## Given information

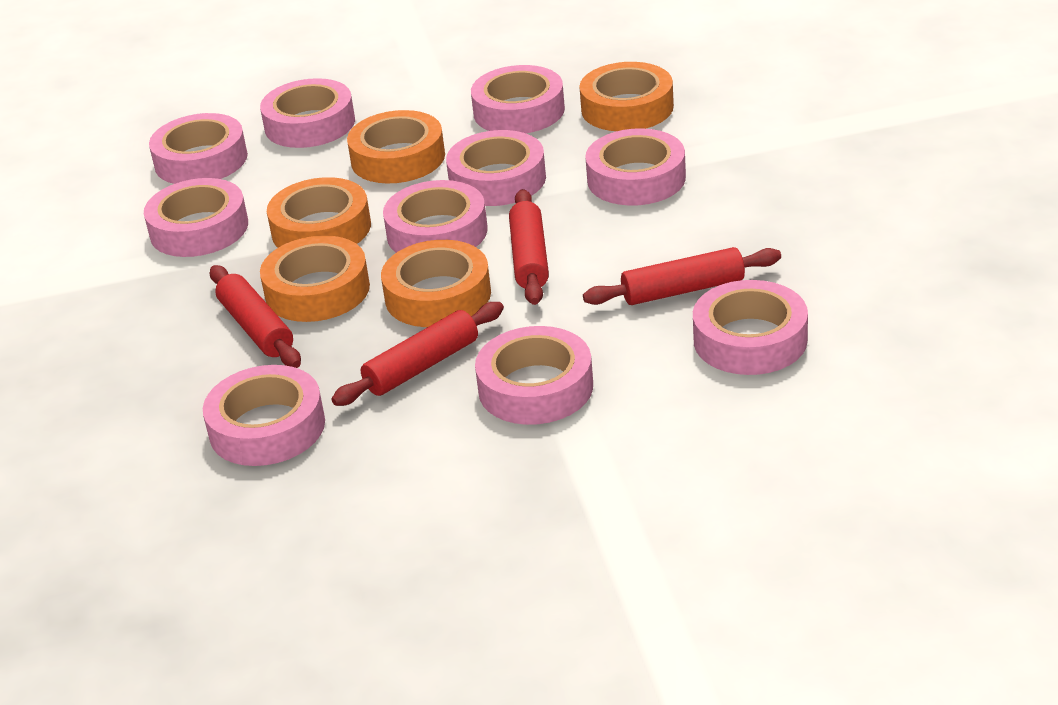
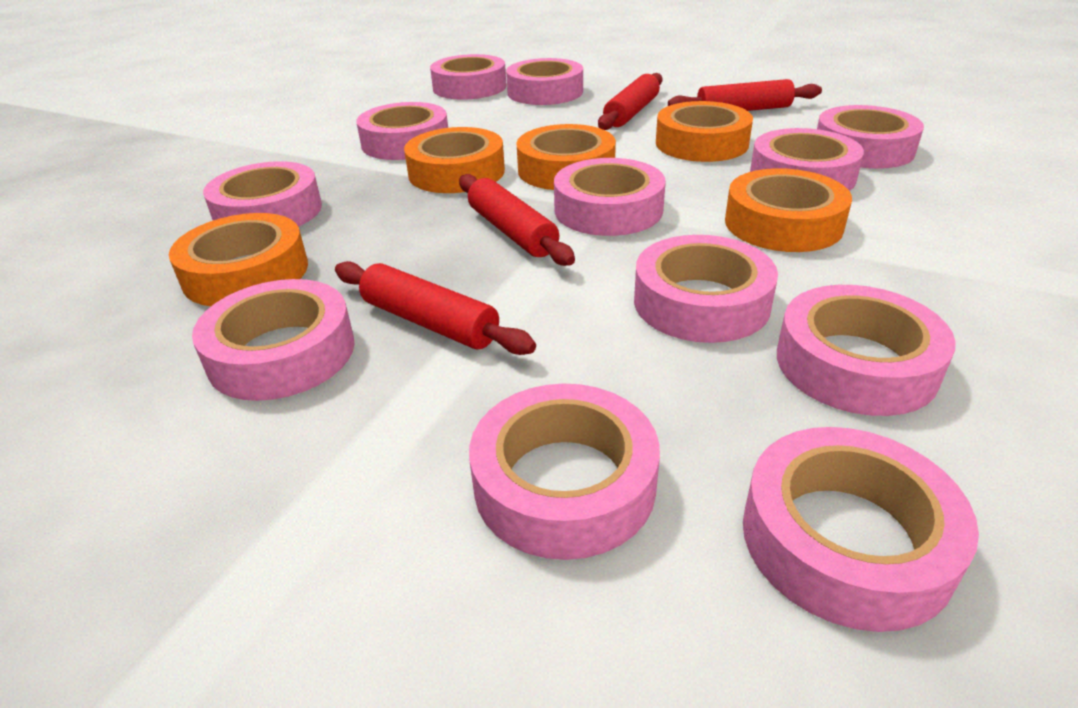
pink tape: 10 -> 12

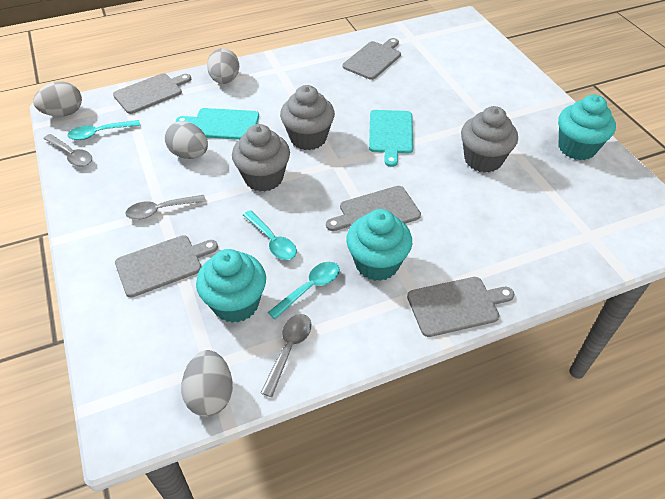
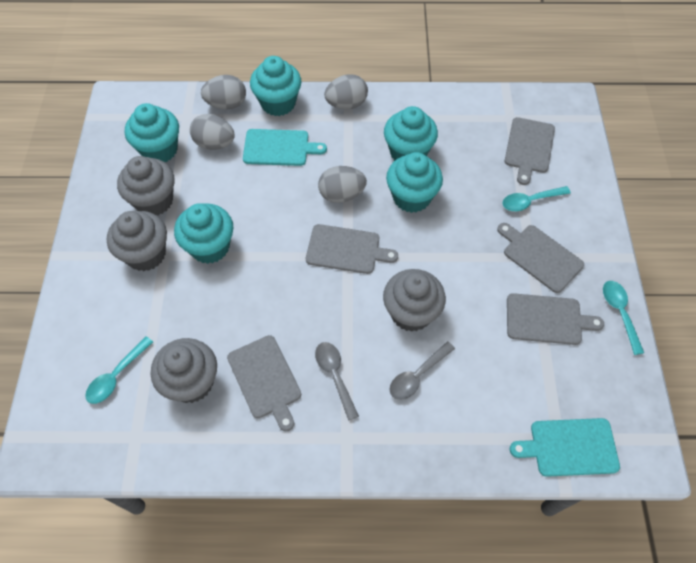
grey cupcake: 3 -> 4
grey spoon: 3 -> 2
turquoise cupcake: 3 -> 5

## Task to carry out
Would you retype all the lines shown above, exactly as written and without any picture?

## Output below
pink tape: 10 -> 12

grey cupcake: 3 -> 4
grey spoon: 3 -> 2
turquoise cupcake: 3 -> 5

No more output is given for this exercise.